#### Task to carry out
Quote all lines below exactly. Images stay out.

(Stored records)

++++++

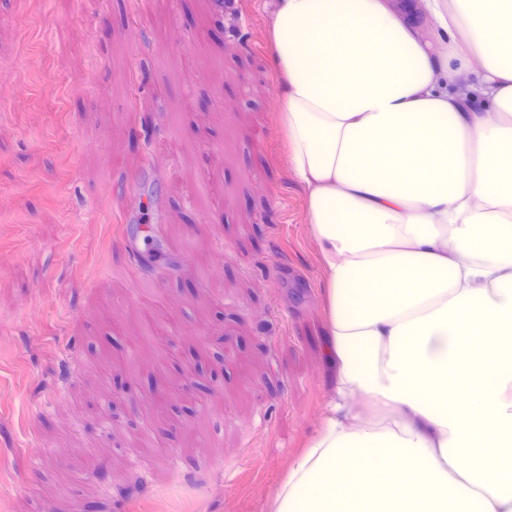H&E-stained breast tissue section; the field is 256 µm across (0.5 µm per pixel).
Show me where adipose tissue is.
Listing matches in <instances>:
<instances>
[{
    "instance_id": "1",
    "label": "adipose tissue",
    "mask_w": 512,
    "mask_h": 512,
    "mask_svg": "<svg viewBox=\"0 0 512 512\" xmlns=\"http://www.w3.org/2000/svg\"><path fill=\"white\" fill-rule=\"evenodd\" d=\"M275 0L328 410L270 512H512V0Z\"/></svg>"
}]
</instances>
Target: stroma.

++++++

#### Right answer
H&E-stained breast tissue section; the field is 256 µm across (0.5 µm per pixel).
Show me where adipose tissue is.
Listing matches in <instances>:
<instances>
[{
    "instance_id": "1",
    "label": "adipose tissue",
    "mask_w": 512,
    "mask_h": 512,
    "mask_svg": "<svg viewBox=\"0 0 512 512\" xmlns=\"http://www.w3.org/2000/svg\"><path fill=\"white\" fill-rule=\"evenodd\" d=\"M275 0L328 410L270 512H512V0Z\"/></svg>"
}]
</instances>
Target: stroma.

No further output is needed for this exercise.